[Scene difference descriptions]
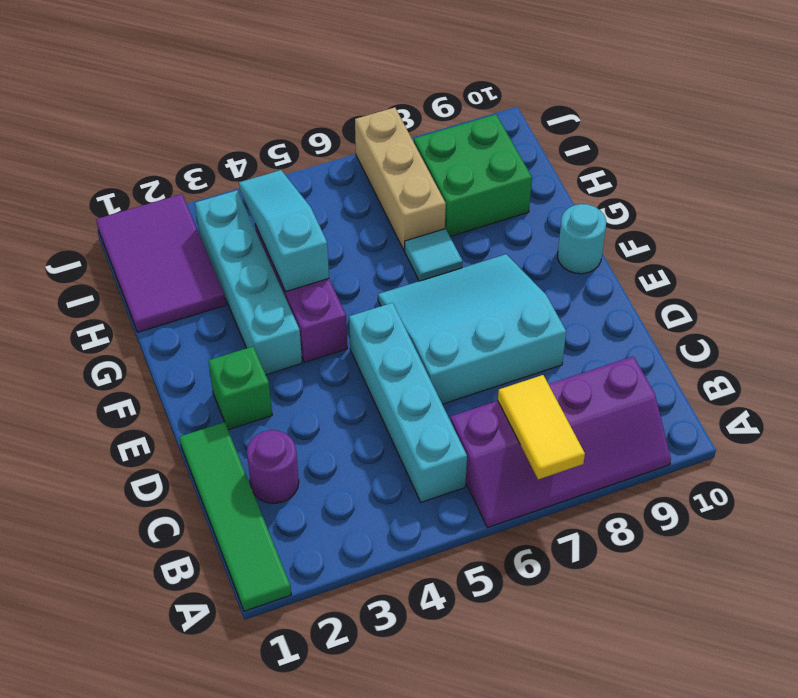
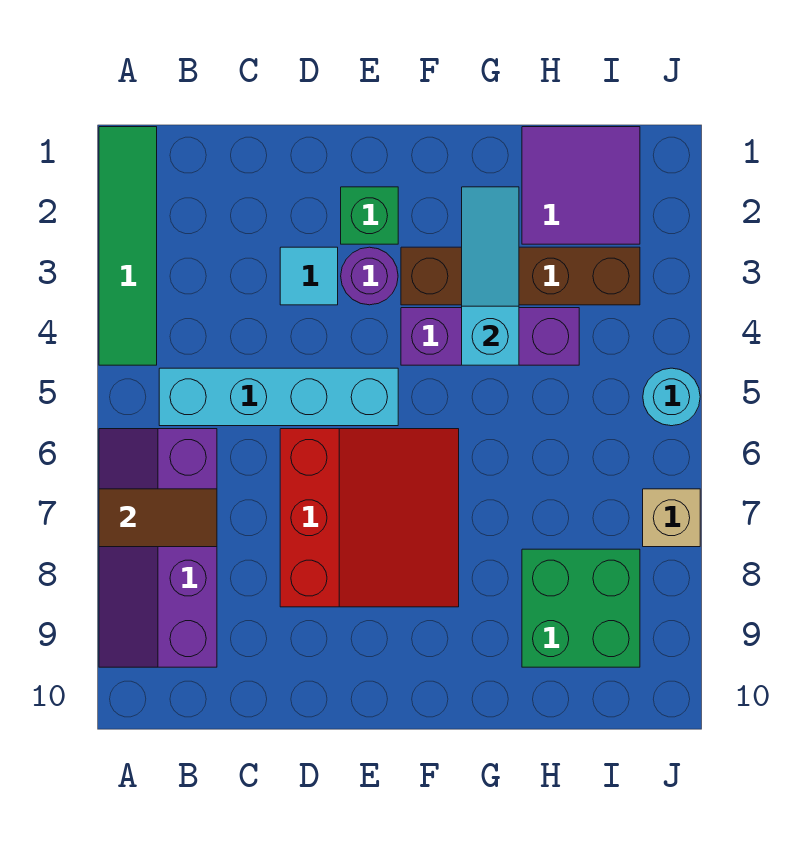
green tile A1:D1 level 1 -> green tile A1:A4 level 1
yellow tile A7:B7 level 2 -> brown tile A7:B7 level 2
purple round brick C2 level 1 -> purple round brick E3 level 1
cyan slope D6:F8 level 1 top D -> red slope D6:F8 level 1 top D
cyan brick F3:I3 level 1 -> brown brick F3:I3 level 1
cyan round brick F10 level 1 -> cyan round brick J5 level 1
cyan slope G4:I4 level 2 top G -> cyan slope G2:G4 level 2 top 4
cyan tile G7 level 1 -> cyan tile D3 level 1
purple tile H1:J2 level 1 -> purple tile H1:I2 level 1
tan brick H7:J7 level 1 -> tan brick J7 level 1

**EXERCISE DIRECTIONS:**
Output all entries unchanged; skip the pictures.

**OUTPUT OF THE TASK:**
green tile A1:D1 level 1 -> green tile A1:A4 level 1
yellow tile A7:B7 level 2 -> brown tile A7:B7 level 2
purple round brick C2 level 1 -> purple round brick E3 level 1
cyan slope D6:F8 level 1 top D -> red slope D6:F8 level 1 top D
cyan brick F3:I3 level 1 -> brown brick F3:I3 level 1
cyan round brick F10 level 1 -> cyan round brick J5 level 1
cyan slope G4:I4 level 2 top G -> cyan slope G2:G4 level 2 top 4
cyan tile G7 level 1 -> cyan tile D3 level 1
purple tile H1:J2 level 1 -> purple tile H1:I2 level 1
tan brick H7:J7 level 1 -> tan brick J7 level 1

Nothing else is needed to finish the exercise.